> Problem statement:
Copy all of the following items word for word, leaving every line unchanged.

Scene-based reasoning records
|---|

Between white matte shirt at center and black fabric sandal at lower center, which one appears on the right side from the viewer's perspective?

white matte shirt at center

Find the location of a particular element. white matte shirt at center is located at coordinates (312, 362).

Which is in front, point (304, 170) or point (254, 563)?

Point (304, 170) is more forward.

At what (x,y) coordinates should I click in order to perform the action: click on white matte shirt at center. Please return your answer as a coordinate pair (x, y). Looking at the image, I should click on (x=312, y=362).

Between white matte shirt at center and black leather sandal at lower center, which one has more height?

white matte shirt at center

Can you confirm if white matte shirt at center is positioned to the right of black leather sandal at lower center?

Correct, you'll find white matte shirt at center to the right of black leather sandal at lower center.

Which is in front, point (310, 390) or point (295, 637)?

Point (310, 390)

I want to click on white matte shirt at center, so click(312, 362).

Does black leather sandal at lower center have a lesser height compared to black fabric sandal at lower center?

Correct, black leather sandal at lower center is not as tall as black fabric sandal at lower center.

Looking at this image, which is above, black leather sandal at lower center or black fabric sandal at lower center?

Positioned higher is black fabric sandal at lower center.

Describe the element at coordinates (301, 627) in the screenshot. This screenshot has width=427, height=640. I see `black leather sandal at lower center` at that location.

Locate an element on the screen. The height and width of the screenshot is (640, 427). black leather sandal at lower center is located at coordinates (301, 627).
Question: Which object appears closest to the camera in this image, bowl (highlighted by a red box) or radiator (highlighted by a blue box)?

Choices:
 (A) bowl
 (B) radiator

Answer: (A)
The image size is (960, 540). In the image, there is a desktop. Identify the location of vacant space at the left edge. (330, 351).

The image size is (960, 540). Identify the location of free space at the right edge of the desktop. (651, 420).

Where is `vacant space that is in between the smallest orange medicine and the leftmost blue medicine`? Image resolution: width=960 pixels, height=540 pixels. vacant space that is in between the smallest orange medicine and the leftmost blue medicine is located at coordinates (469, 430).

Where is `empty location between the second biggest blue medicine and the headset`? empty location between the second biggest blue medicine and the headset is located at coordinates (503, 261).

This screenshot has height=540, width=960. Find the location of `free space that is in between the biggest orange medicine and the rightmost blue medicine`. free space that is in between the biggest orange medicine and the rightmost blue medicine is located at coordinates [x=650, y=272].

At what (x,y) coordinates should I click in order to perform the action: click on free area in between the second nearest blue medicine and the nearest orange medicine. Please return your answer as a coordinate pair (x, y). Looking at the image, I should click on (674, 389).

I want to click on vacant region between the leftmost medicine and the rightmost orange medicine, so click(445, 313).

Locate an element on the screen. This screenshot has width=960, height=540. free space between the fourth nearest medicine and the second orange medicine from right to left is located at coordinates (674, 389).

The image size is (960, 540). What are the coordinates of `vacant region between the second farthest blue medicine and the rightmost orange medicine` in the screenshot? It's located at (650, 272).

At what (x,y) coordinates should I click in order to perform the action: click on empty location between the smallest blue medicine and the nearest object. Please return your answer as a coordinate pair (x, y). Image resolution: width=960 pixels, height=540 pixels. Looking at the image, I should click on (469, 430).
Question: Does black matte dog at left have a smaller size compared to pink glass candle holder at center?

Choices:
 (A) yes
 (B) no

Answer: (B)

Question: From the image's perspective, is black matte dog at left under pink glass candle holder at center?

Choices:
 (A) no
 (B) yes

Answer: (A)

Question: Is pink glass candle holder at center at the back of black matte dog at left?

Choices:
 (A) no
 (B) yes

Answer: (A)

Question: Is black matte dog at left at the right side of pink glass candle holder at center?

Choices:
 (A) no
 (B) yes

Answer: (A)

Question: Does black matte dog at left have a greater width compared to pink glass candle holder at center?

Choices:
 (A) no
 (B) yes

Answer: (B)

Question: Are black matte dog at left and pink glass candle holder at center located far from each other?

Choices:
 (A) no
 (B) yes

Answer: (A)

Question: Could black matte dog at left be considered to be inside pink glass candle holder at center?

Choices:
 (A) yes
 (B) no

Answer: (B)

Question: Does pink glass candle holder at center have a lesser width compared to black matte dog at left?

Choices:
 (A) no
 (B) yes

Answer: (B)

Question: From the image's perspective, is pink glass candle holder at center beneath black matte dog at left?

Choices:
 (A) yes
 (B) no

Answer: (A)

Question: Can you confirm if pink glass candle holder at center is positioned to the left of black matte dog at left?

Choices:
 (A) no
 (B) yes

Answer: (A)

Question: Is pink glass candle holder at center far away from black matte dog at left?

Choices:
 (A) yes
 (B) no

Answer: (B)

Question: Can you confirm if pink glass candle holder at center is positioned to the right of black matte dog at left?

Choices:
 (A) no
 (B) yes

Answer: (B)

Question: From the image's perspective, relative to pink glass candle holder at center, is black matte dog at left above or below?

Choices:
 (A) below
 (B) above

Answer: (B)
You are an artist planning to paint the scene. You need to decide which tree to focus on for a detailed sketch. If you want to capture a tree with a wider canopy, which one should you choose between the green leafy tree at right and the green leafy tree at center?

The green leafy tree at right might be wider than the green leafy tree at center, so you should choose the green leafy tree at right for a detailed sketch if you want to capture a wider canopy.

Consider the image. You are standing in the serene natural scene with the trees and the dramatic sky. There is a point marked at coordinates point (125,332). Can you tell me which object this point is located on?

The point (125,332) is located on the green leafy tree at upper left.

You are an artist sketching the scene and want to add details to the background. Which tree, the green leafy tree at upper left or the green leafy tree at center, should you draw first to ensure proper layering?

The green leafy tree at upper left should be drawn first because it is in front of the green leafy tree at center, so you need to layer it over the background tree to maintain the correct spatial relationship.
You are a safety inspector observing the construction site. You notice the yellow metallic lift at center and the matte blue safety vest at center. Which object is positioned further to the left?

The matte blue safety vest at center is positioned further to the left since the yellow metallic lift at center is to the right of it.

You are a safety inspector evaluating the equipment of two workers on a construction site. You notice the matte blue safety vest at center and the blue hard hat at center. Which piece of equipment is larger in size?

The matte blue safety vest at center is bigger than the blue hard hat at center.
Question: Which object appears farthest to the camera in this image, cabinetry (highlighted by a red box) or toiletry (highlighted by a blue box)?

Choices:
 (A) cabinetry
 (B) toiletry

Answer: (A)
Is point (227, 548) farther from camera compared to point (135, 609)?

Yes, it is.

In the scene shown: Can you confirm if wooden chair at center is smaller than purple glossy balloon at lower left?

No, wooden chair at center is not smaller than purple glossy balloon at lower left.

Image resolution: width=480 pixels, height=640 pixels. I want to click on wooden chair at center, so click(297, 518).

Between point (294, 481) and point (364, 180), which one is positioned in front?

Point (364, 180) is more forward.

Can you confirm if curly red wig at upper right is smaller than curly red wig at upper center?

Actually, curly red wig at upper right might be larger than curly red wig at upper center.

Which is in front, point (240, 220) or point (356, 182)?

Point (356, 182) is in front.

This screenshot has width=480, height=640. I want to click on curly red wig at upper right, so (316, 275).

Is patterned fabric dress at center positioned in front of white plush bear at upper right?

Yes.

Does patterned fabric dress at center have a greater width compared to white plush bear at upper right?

|---|

> Result of this exercise:
Between white matte shirt at center and black fabric sandal at lower center, which one appears on the right side from the viewer's perspective?

white matte shirt at center

Find the location of a particular element. white matte shirt at center is located at coordinates (312, 362).

Which is in front, point (304, 170) or point (254, 563)?

Point (304, 170) is more forward.

At what (x,y) coordinates should I click in order to perform the action: click on white matte shirt at center. Please return your answer as a coordinate pair (x, y). Looking at the image, I should click on (x=312, y=362).

Between white matte shirt at center and black leather sandal at lower center, which one has more height?

white matte shirt at center

Can you confirm if white matte shirt at center is positioned to the right of black leather sandal at lower center?

Correct, you'll find white matte shirt at center to the right of black leather sandal at lower center.

Which is in front, point (310, 390) or point (295, 637)?

Point (310, 390)

I want to click on white matte shirt at center, so click(312, 362).

Does black leather sandal at lower center have a lesser height compared to black fabric sandal at lower center?

Correct, black leather sandal at lower center is not as tall as black fabric sandal at lower center.

Looking at this image, which is above, black leather sandal at lower center or black fabric sandal at lower center?

Positioned higher is black fabric sandal at lower center.

Describe the element at coordinates (301, 627) in the screenshot. This screenshot has width=427, height=640. I see `black leather sandal at lower center` at that location.

Locate an element on the screen. The height and width of the screenshot is (640, 427). black leather sandal at lower center is located at coordinates (301, 627).
Question: Which object appears closest to the camera in this image, bowl (highlighted by a red box) or radiator (highlighted by a blue box)?

Choices:
 (A) bowl
 (B) radiator

Answer: (A)
The image size is (960, 540). In the image, there is a desktop. Identify the location of vacant space at the left edge. (330, 351).

The image size is (960, 540). Identify the location of free space at the right edge of the desktop. (651, 420).

Where is `vacant space that is in between the smallest orange medicine and the leftmost blue medicine`? Image resolution: width=960 pixels, height=540 pixels. vacant space that is in between the smallest orange medicine and the leftmost blue medicine is located at coordinates (469, 430).

Where is `empty location between the second biggest blue medicine and the headset`? empty location between the second biggest blue medicine and the headset is located at coordinates (503, 261).

This screenshot has height=540, width=960. Find the location of `free space that is in between the biggest orange medicine and the rightmost blue medicine`. free space that is in between the biggest orange medicine and the rightmost blue medicine is located at coordinates [x=650, y=272].

At what (x,y) coordinates should I click in order to perform the action: click on free area in between the second nearest blue medicine and the nearest orange medicine. Please return your answer as a coordinate pair (x, y). Looking at the image, I should click on (674, 389).

I want to click on vacant region between the leftmost medicine and the rightmost orange medicine, so click(445, 313).

Locate an element on the screen. This screenshot has width=960, height=540. free space between the fourth nearest medicine and the second orange medicine from right to left is located at coordinates (674, 389).

The image size is (960, 540). What are the coordinates of `vacant region between the second farthest blue medicine and the rightmost orange medicine` in the screenshot? It's located at (650, 272).

At what (x,y) coordinates should I click in order to perform the action: click on empty location between the smallest blue medicine and the nearest object. Please return your answer as a coordinate pair (x, y). Image resolution: width=960 pixels, height=540 pixels. Looking at the image, I should click on (469, 430).
Question: Does black matte dog at left have a smaller size compared to pink glass candle holder at center?

Choices:
 (A) yes
 (B) no

Answer: (B)

Question: From the image's perspective, is black matte dog at left under pink glass candle holder at center?

Choices:
 (A) no
 (B) yes

Answer: (A)

Question: Is pink glass candle holder at center at the back of black matte dog at left?

Choices:
 (A) no
 (B) yes

Answer: (A)

Question: Is black matte dog at left at the right side of pink glass candle holder at center?

Choices:
 (A) no
 (B) yes

Answer: (A)

Question: Does black matte dog at left have a greater width compared to pink glass candle holder at center?

Choices:
 (A) no
 (B) yes

Answer: (B)

Question: Are black matte dog at left and pink glass candle holder at center located far from each other?

Choices:
 (A) no
 (B) yes

Answer: (A)

Question: Could black matte dog at left be considered to be inside pink glass candle holder at center?

Choices:
 (A) yes
 (B) no

Answer: (B)

Question: Does pink glass candle holder at center have a lesser width compared to black matte dog at left?

Choices:
 (A) no
 (B) yes

Answer: (B)

Question: From the image's perspective, is pink glass candle holder at center beneath black matte dog at left?

Choices:
 (A) yes
 (B) no

Answer: (A)

Question: Can you confirm if pink glass candle holder at center is positioned to the left of black matte dog at left?

Choices:
 (A) no
 (B) yes

Answer: (A)

Question: Is pink glass candle holder at center far away from black matte dog at left?

Choices:
 (A) yes
 (B) no

Answer: (B)

Question: Can you confirm if pink glass candle holder at center is positioned to the right of black matte dog at left?

Choices:
 (A) no
 (B) yes

Answer: (B)

Question: From the image's perspective, relative to pink glass candle holder at center, is black matte dog at left above or below?

Choices:
 (A) below
 (B) above

Answer: (B)
You are an artist planning to paint the scene. You need to decide which tree to focus on for a detailed sketch. If you want to capture a tree with a wider canopy, which one should you choose between the green leafy tree at right and the green leafy tree at center?

The green leafy tree at right might be wider than the green leafy tree at center, so you should choose the green leafy tree at right for a detailed sketch if you want to capture a wider canopy.

Consider the image. You are standing in the serene natural scene with the trees and the dramatic sky. There is a point marked at coordinates point (125,332). Can you tell me which object this point is located on?

The point (125,332) is located on the green leafy tree at upper left.

You are an artist sketching the scene and want to add details to the background. Which tree, the green leafy tree at upper left or the green leafy tree at center, should you draw first to ensure proper layering?

The green leafy tree at upper left should be drawn first because it is in front of the green leafy tree at center, so you need to layer it over the background tree to maintain the correct spatial relationship.
You are a safety inspector observing the construction site. You notice the yellow metallic lift at center and the matte blue safety vest at center. Which object is positioned further to the left?

The matte blue safety vest at center is positioned further to the left since the yellow metallic lift at center is to the right of it.

You are a safety inspector evaluating the equipment of two workers on a construction site. You notice the matte blue safety vest at center and the blue hard hat at center. Which piece of equipment is larger in size?

The matte blue safety vest at center is bigger than the blue hard hat at center.
Question: Which object appears farthest to the camera in this image, cabinetry (highlighted by a red box) or toiletry (highlighted by a blue box)?

Choices:
 (A) cabinetry
 (B) toiletry

Answer: (A)
Is point (227, 548) farther from camera compared to point (135, 609)?

Yes, it is.

In the scene shown: Can you confirm if wooden chair at center is smaller than purple glossy balloon at lower left?

No, wooden chair at center is not smaller than purple glossy balloon at lower left.

Image resolution: width=480 pixels, height=640 pixels. I want to click on wooden chair at center, so click(297, 518).

Between point (294, 481) and point (364, 180), which one is positioned in front?

Point (364, 180) is more forward.

Can you confirm if curly red wig at upper right is smaller than curly red wig at upper center?

Actually, curly red wig at upper right might be larger than curly red wig at upper center.

Which is in front, point (240, 220) or point (356, 182)?

Point (356, 182) is in front.

This screenshot has width=480, height=640. I want to click on curly red wig at upper right, so (316, 275).

Is patterned fabric dress at center positioned in front of white plush bear at upper right?

Yes.

Does patterned fabric dress at center have a greater width compared to white plush bear at upper right?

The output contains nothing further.